--- TASK INPUTS ---
/---

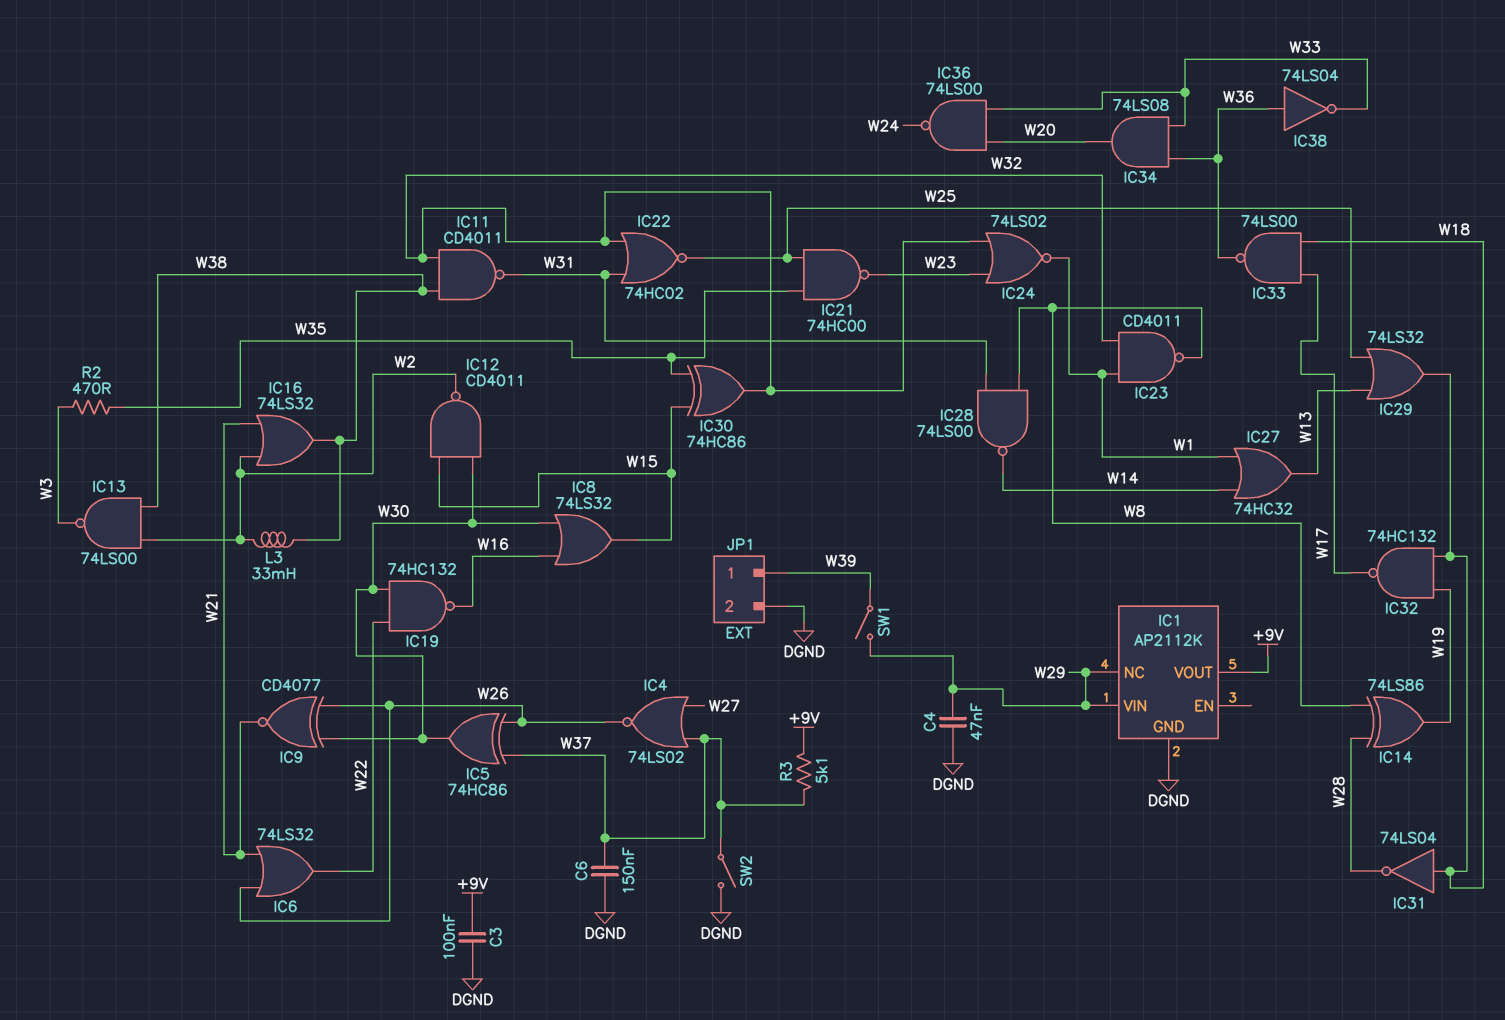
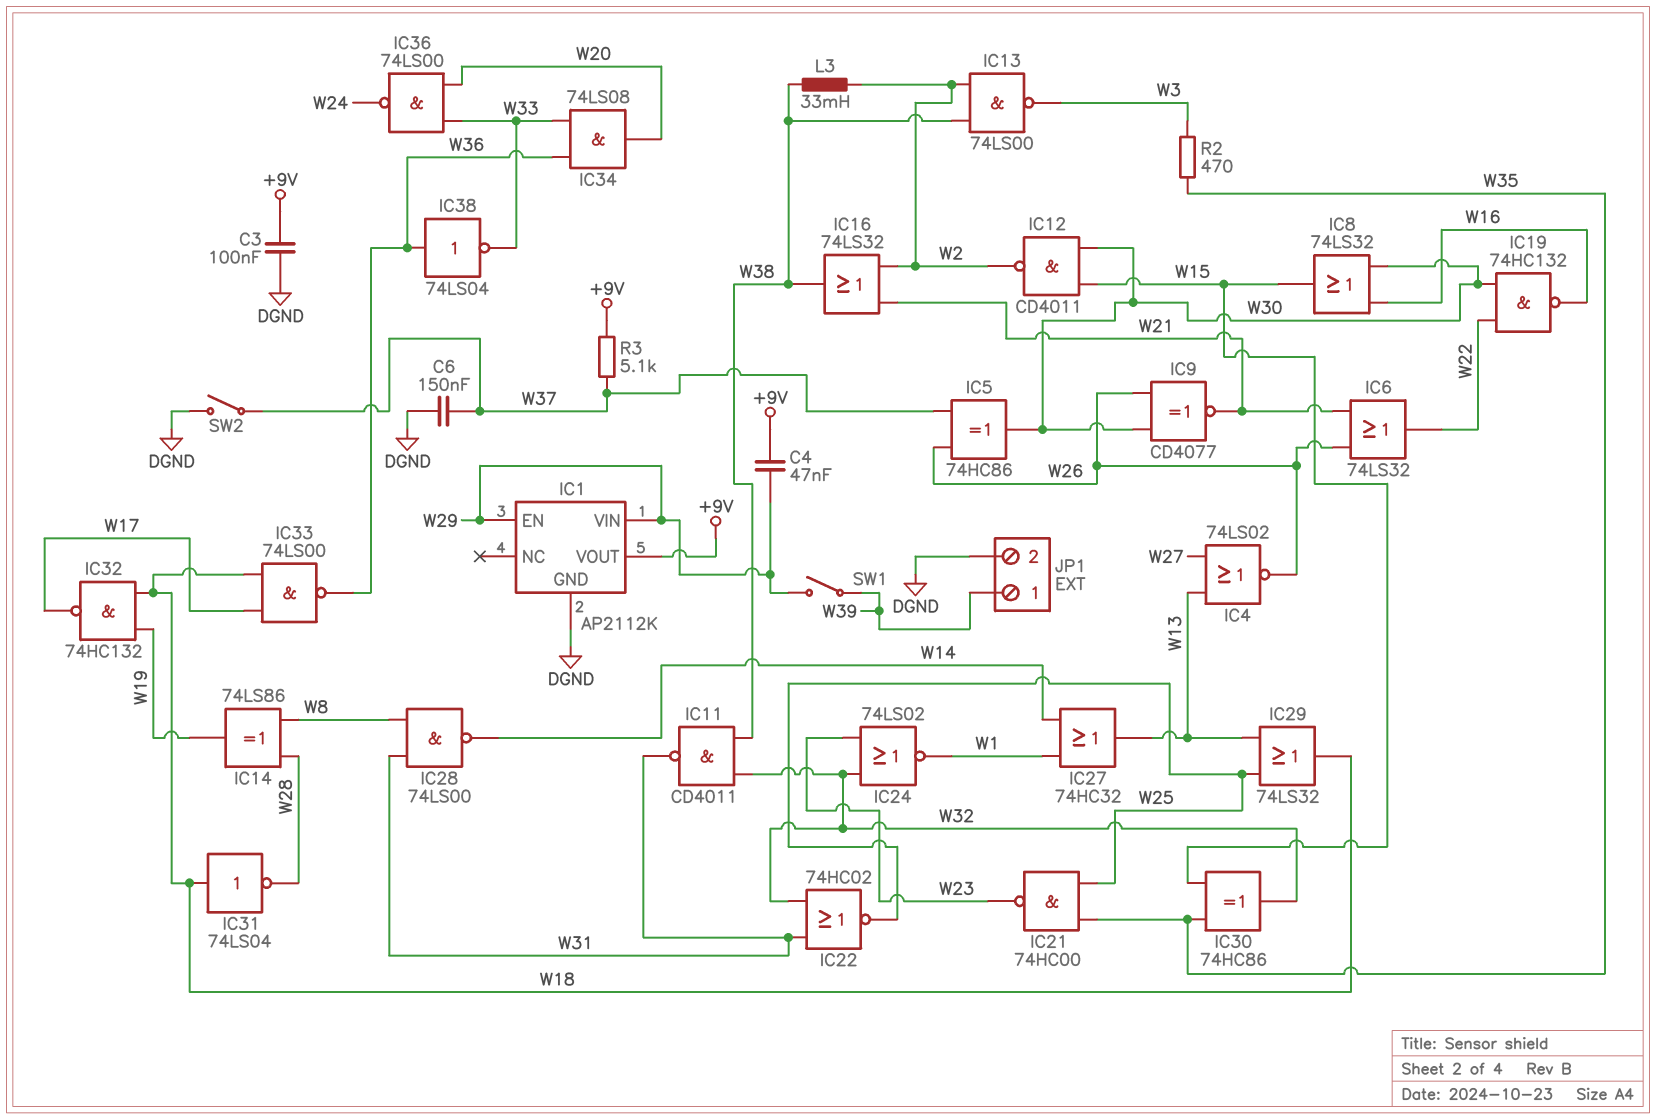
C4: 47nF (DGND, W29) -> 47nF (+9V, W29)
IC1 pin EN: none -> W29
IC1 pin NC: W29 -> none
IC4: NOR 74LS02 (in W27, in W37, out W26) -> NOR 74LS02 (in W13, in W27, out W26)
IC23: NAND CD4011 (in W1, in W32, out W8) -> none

\---
/---

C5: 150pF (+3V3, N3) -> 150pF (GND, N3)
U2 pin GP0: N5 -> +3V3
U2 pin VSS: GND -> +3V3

\---
/---

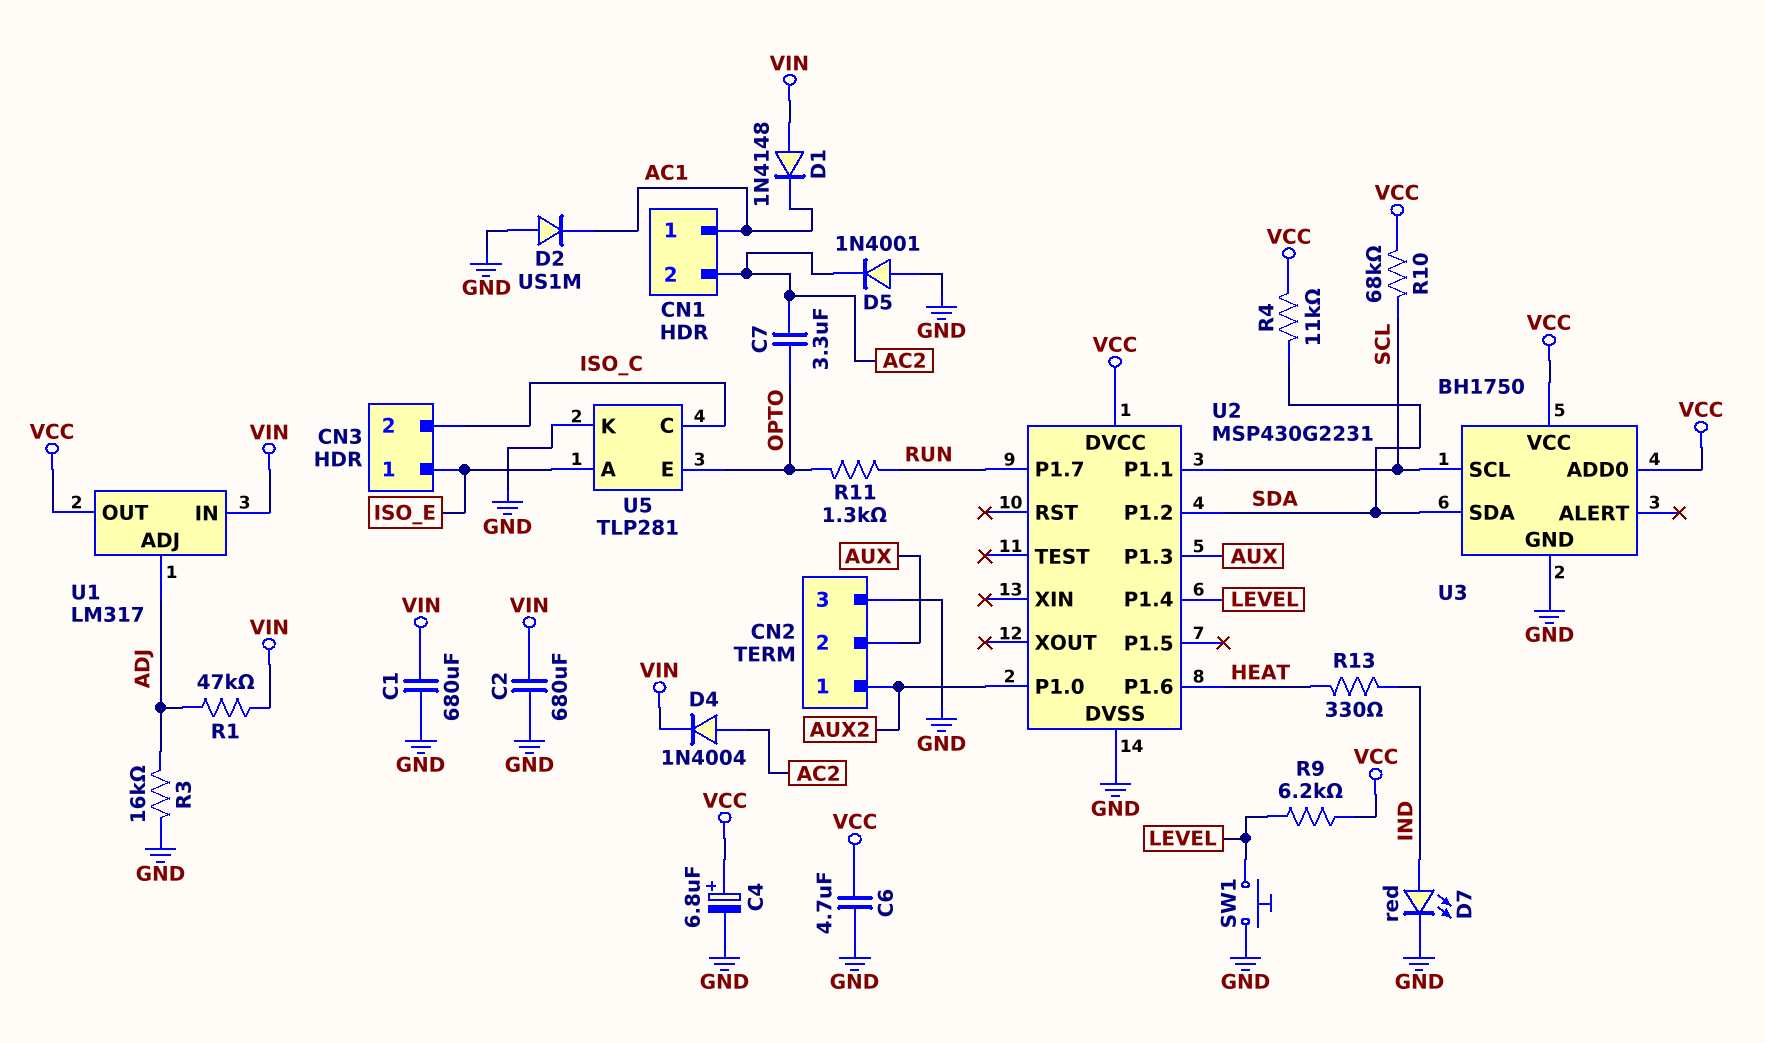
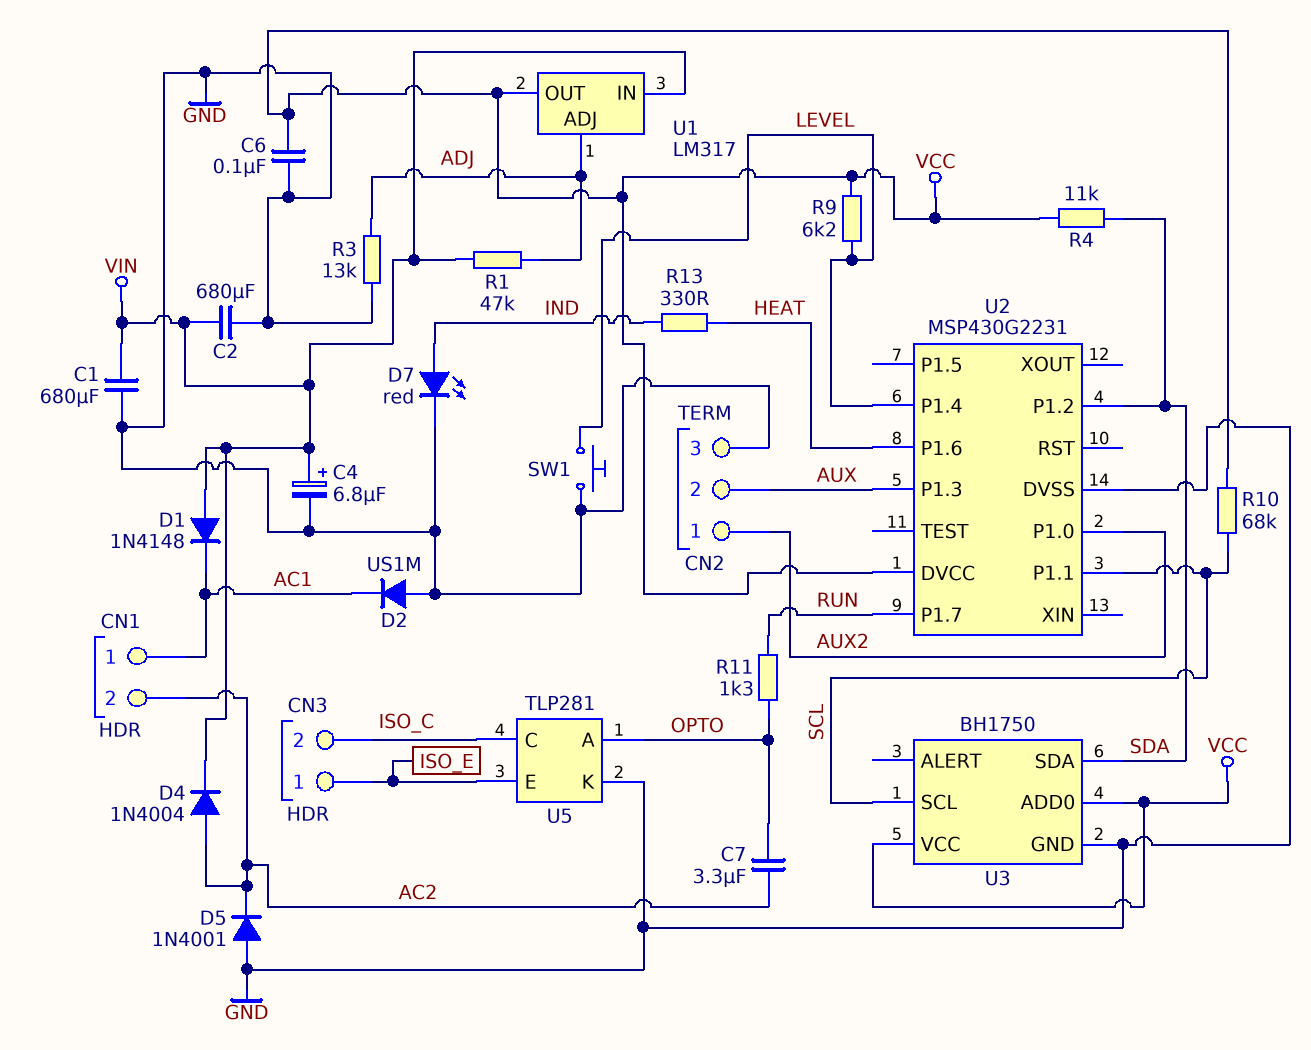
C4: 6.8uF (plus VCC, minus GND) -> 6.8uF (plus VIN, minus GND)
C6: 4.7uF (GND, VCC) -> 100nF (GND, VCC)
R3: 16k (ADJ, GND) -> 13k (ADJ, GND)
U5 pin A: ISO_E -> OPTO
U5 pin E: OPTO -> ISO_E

\---

--- TASK PROMPT ---
What lines of the listing contain the word "none"? Copy them all.

--- REPLY ---
IC1 pin EN: none -> W29
IC1 pin NC: W29 -> none
IC23: NAND CD4011 (in W1, in W32, out W8) -> none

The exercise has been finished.